WHAT YOU SHOULD DO — Begin at the line containing "camera: 25 degrees right, 5 degrees up" and copy each line exactly through the end of the records, leaving out what comes before.

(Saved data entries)
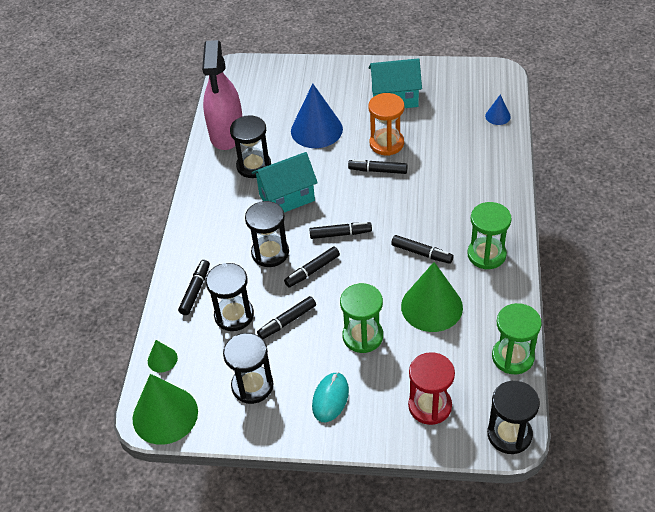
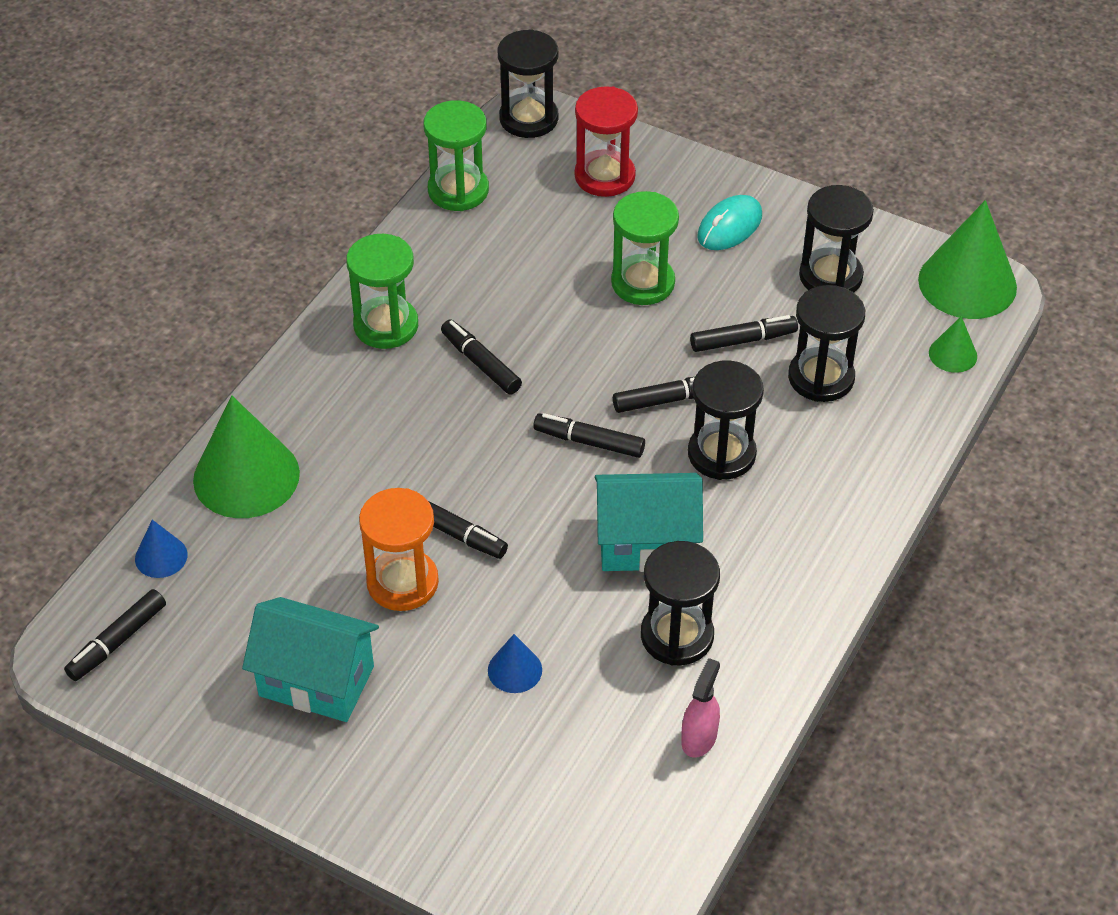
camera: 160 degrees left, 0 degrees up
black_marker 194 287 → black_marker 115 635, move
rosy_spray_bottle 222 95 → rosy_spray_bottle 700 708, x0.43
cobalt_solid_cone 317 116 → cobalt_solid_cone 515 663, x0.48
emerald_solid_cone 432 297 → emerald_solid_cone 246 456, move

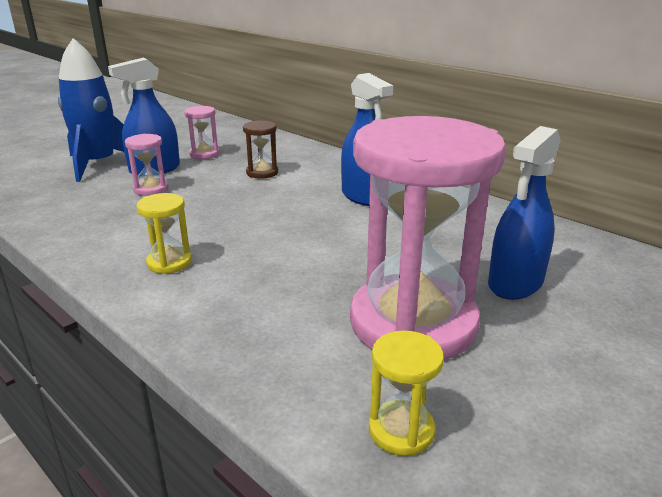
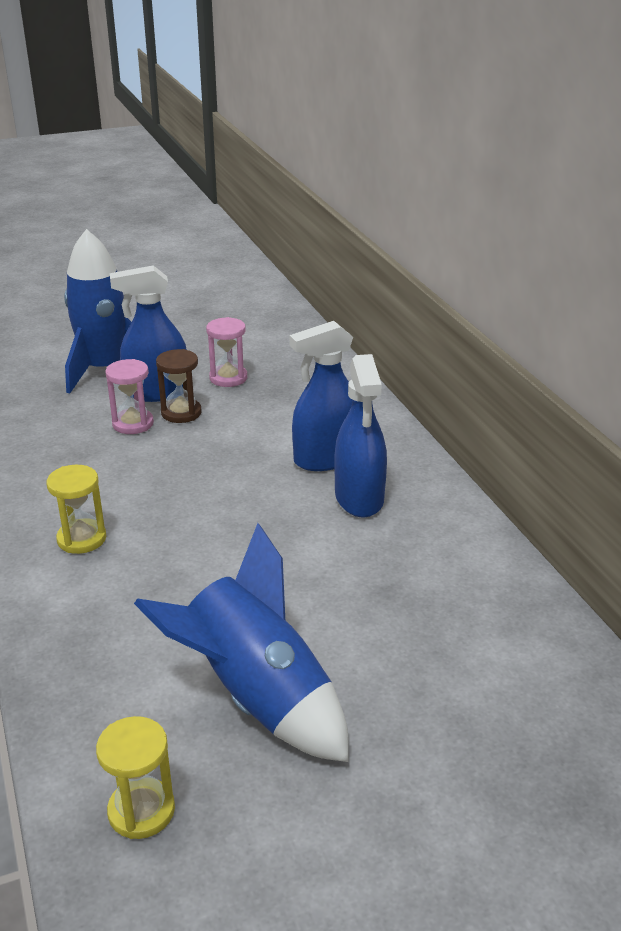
camera: 25 degrees right, 5 degrees up
dark_brown_hourglass 260 149 → dark_brown_hourglass 179 386, move
rosy_hourglass 428 238 → cobalt_spaceship 241 642
cobalt_spray_bottle 524 213 → cobalt_spray_bottle 321 396, move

ANSWER SPACE —
camera: 25 degrees right, 5 degrees up
dark_brown_hourglass 260 149 → dark_brown_hourglass 179 386, move
rosy_hourglass 428 238 → cobalt_spaceship 241 642
cobalt_spray_bottle 524 213 → cobalt_spray_bottle 321 396, move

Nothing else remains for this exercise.